(PROVIDED MATERIAL Opens)

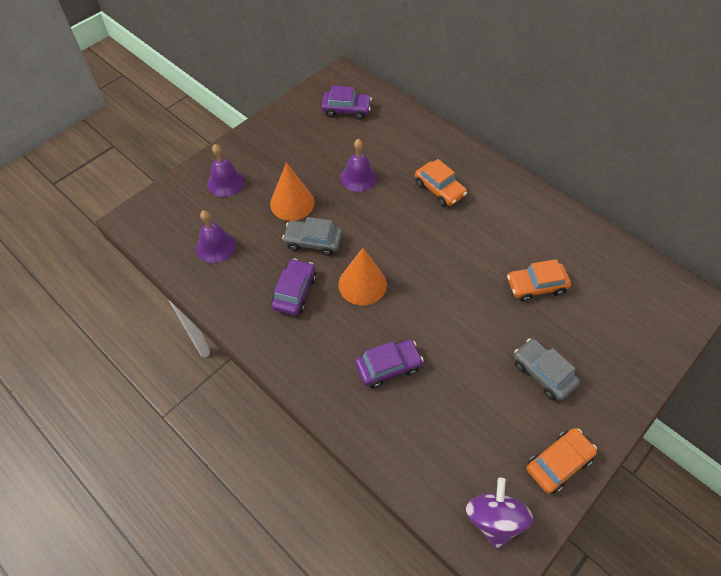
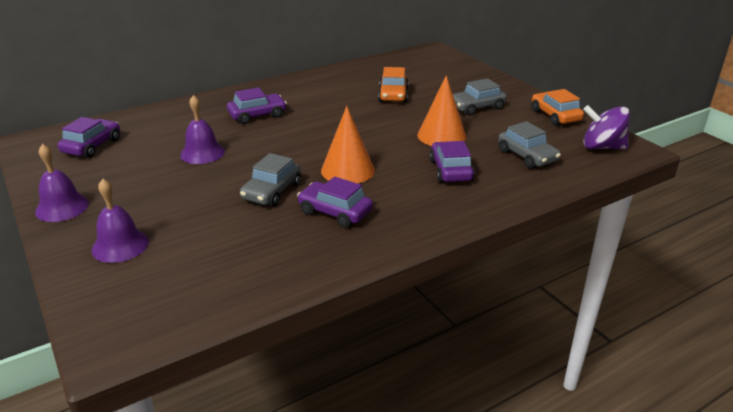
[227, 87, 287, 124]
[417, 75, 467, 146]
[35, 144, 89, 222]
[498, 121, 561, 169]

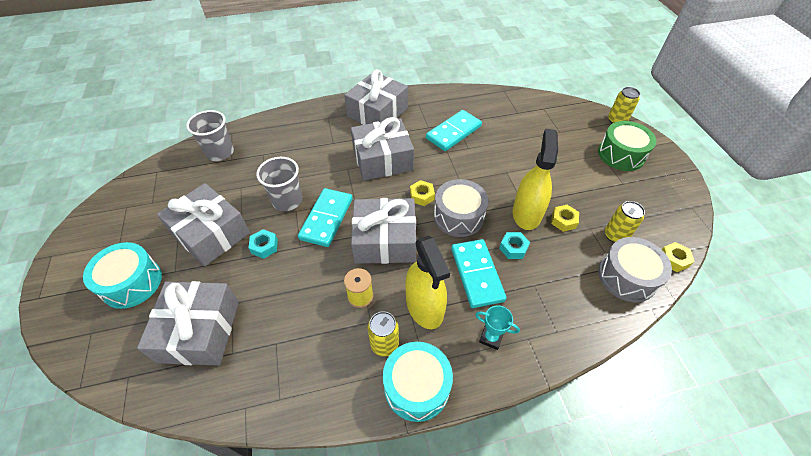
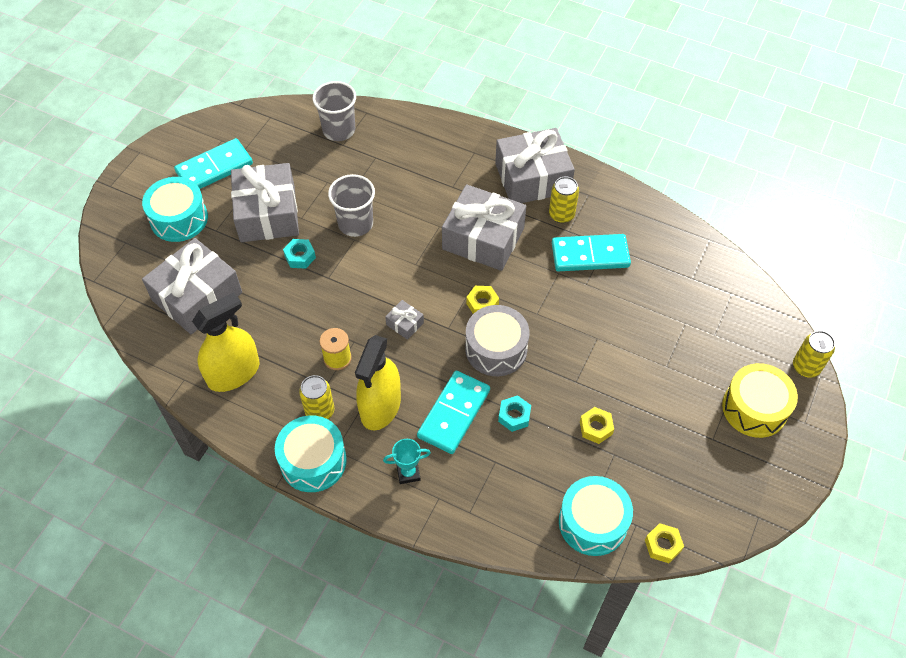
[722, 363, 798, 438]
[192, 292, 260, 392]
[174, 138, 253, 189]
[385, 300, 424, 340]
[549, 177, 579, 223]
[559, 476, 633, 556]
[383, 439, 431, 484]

(PROVIDED MATERIAL Closes)

[YOUR TASK]
Aside from the pictures, copy all of the entries exactly.

[SOLUTION TO THE EXERCISE]
[227, 87, 287, 124]
[417, 75, 467, 146]
[35, 144, 89, 222]
[498, 121, 561, 169]

[722, 363, 798, 438]
[192, 292, 260, 392]
[174, 138, 253, 189]
[385, 300, 424, 340]
[549, 177, 579, 223]
[559, 476, 633, 556]
[383, 439, 431, 484]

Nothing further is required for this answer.